Problem to solve: Please copy out the lines in the entries that contain "green".

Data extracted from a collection
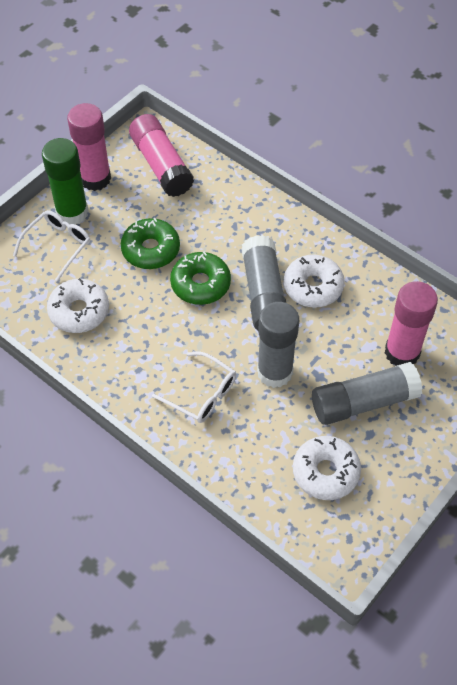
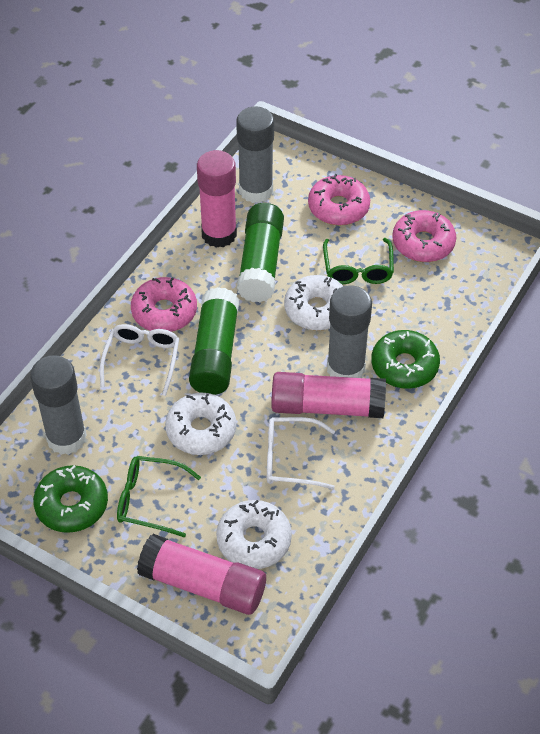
green glasses: 0 -> 2
green glue stick: 1 -> 2
pink donut: 0 -> 3

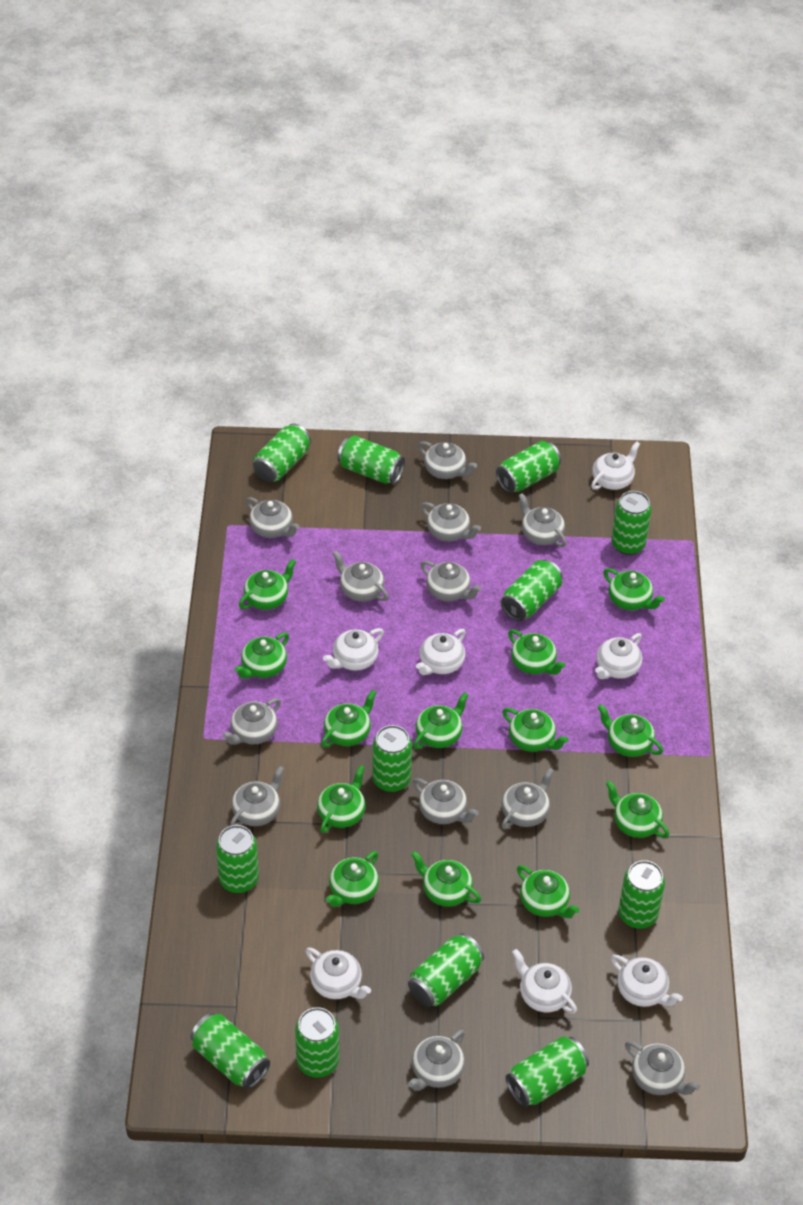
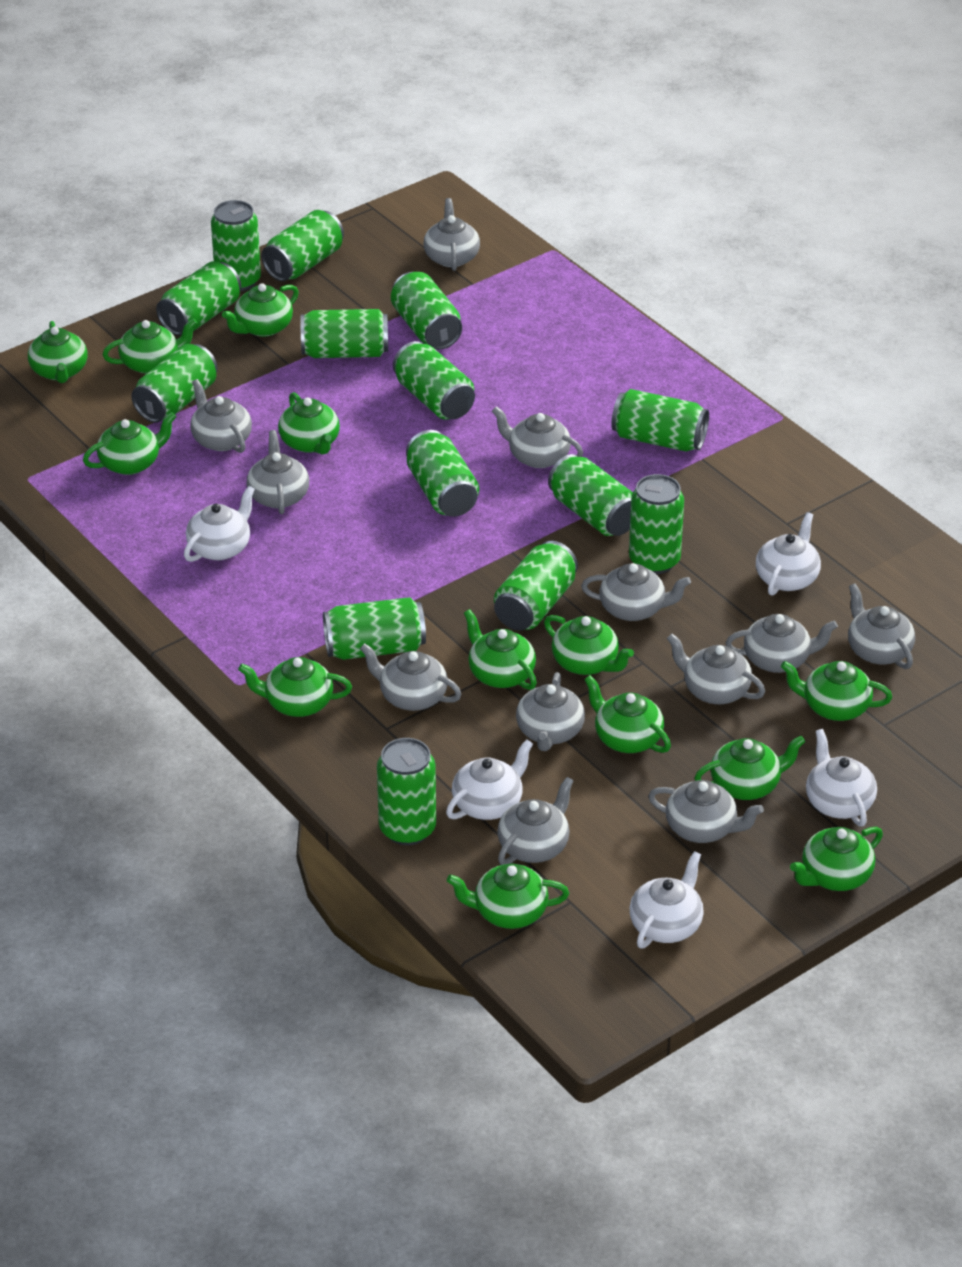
green can: 12 -> 14
white teapot: 7 -> 5

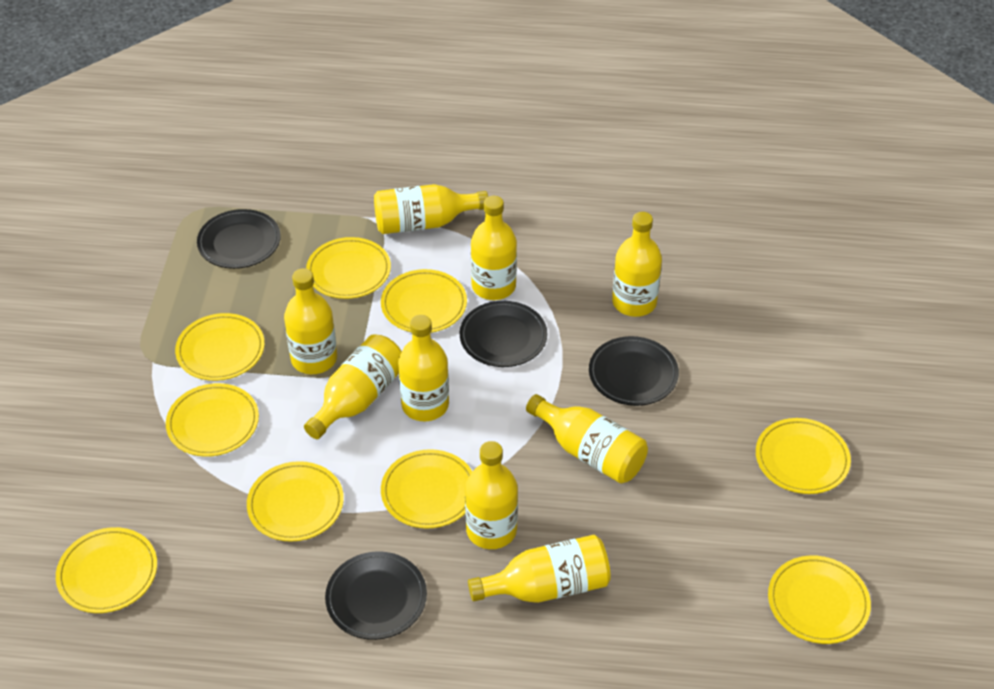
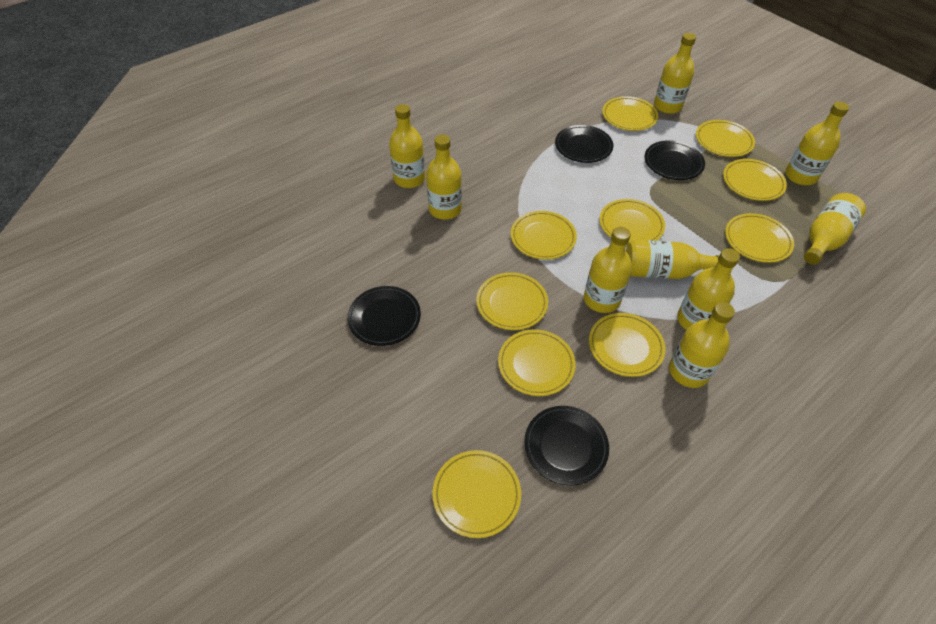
yellow plate: 9 -> 10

Written reply:
green glasses: 0 -> 2
green glue stick: 1 -> 2
green can: 12 -> 14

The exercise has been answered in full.